Required work: Every line from the one with "cake/pink [701,319,783,389] =>" to the one with "calculator/white [471,237,537,313] =>", including those two, is to be copied exactly; all other lines of the entries below are left out.

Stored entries
BEGIN

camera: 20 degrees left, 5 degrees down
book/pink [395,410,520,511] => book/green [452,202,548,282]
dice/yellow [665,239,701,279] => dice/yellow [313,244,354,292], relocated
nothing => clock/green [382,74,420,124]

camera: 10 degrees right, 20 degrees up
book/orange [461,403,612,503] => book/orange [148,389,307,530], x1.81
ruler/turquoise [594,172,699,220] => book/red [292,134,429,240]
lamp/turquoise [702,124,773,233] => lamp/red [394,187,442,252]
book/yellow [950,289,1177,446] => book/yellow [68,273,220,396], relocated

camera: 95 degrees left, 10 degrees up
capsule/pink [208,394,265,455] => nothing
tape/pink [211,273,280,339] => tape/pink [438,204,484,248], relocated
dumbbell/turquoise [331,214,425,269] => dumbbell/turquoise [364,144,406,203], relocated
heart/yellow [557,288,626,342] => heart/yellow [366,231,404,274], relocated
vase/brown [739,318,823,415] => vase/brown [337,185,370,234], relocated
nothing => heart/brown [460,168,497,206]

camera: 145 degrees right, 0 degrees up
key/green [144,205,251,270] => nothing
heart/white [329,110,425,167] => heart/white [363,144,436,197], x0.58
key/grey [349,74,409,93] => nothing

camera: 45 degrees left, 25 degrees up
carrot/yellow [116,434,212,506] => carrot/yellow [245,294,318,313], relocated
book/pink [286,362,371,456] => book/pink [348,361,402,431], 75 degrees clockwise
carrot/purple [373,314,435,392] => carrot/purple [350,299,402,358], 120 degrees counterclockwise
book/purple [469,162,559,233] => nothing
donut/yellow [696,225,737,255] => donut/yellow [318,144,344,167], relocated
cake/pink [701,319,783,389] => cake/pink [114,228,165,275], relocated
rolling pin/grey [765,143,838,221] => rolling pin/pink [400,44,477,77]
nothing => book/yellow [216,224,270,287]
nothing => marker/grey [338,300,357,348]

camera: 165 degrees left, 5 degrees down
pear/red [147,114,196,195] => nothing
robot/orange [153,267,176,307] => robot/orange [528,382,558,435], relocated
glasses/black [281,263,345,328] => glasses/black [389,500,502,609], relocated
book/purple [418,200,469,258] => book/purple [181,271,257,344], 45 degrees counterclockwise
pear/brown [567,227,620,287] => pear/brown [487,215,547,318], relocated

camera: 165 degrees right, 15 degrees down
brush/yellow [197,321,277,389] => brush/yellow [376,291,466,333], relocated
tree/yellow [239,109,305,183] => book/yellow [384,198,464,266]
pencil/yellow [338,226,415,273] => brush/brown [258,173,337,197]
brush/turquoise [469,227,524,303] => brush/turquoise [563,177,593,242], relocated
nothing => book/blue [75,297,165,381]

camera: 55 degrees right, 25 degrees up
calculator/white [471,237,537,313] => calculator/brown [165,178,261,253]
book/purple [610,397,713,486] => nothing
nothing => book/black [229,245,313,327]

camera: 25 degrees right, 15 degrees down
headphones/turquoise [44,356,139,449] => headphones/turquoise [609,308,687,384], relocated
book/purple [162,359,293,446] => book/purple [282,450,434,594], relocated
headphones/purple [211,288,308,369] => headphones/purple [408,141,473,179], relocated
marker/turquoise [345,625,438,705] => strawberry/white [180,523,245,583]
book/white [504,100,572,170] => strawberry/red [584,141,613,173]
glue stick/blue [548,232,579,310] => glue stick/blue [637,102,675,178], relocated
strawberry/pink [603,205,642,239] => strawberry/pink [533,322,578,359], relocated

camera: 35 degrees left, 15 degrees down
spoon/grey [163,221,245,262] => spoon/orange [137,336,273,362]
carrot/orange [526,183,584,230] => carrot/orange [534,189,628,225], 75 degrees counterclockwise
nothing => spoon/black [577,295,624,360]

END

Solved problem:
cake/pink [701,319,783,389] => cake/pink [114,228,165,275], relocated
rolling pin/grey [765,143,838,221] => rolling pin/pink [400,44,477,77]
nothing => book/yellow [216,224,270,287]
nothing => marker/grey [338,300,357,348]

camera: 165 degrees left, 5 degrees down
pear/red [147,114,196,195] => nothing
robot/orange [153,267,176,307] => robot/orange [528,382,558,435], relocated
glasses/black [281,263,345,328] => glasses/black [389,500,502,609], relocated
book/purple [418,200,469,258] => book/purple [181,271,257,344], 45 degrees counterclockwise
pear/brown [567,227,620,287] => pear/brown [487,215,547,318], relocated

camera: 165 degrees right, 15 degrees down
brush/yellow [197,321,277,389] => brush/yellow [376,291,466,333], relocated
tree/yellow [239,109,305,183] => book/yellow [384,198,464,266]
pencil/yellow [338,226,415,273] => brush/brown [258,173,337,197]
brush/turquoise [469,227,524,303] => brush/turquoise [563,177,593,242], relocated
nothing => book/blue [75,297,165,381]

camera: 55 degrees right, 25 degrees up
calculator/white [471,237,537,313] => calculator/brown [165,178,261,253]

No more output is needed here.